(Exercise prompt): Each record that follows goes into your reply unchanged; the pictures do not.

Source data
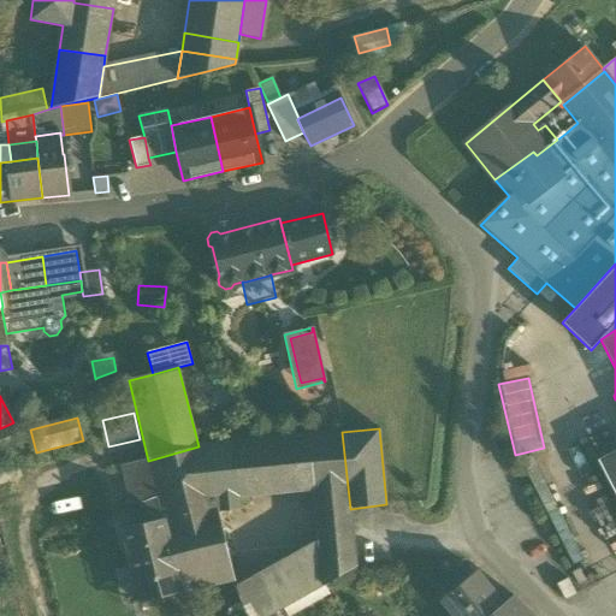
[(342,432),(234,442),(240,498),(313,490),(317,516),(350,511),(350,509),(342,432)]
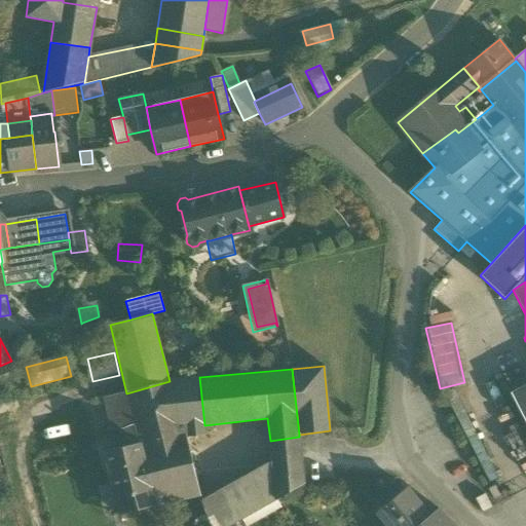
[(205,437),(204,425),(199,377),(176,380),(172,381),(186,439),(205,437)]
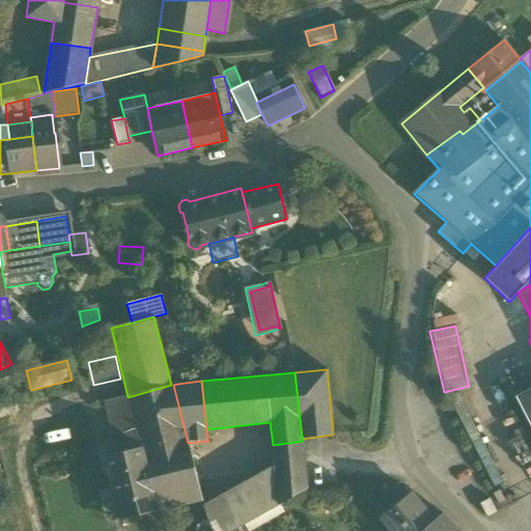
[(128,397),(127,397),(139,449),(141,448),(150,486),(195,475),(188,443),(173,385),(171,385),(128,397)]
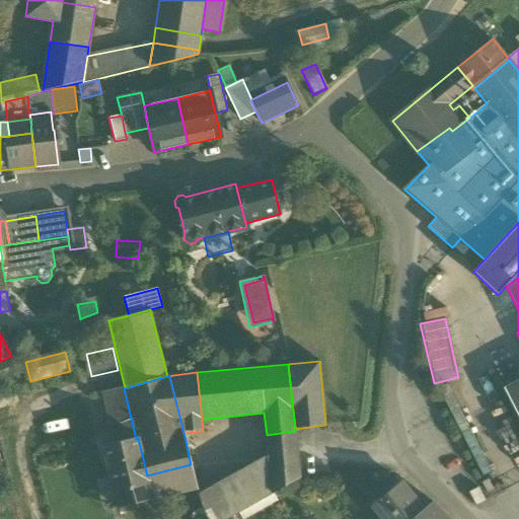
[(518,379),(504,388),(518,418),(518,379)]
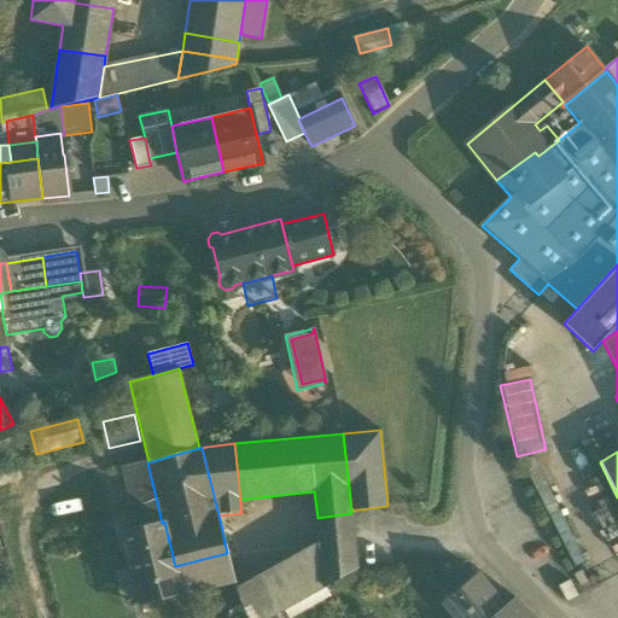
[(576,571),(588,565),(532,458),(522,462),(576,571)]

(Solved problem):
[(342,432),(234,442),(240,498),(313,490),(317,516),(350,511),(350,509),(342,432)]
[(205,437),(204,425),(199,377),(176,380),(172,381),(186,439),(205,437)]
[(128,397),(127,397),(139,449),(141,448),(150,486),(195,475),(188,443),(173,385),(171,385),(128,397)]
[(518,379),(504,388),(518,418),(518,379)]
[(576,571),(588,565),(532,458),(522,462),(576,571)]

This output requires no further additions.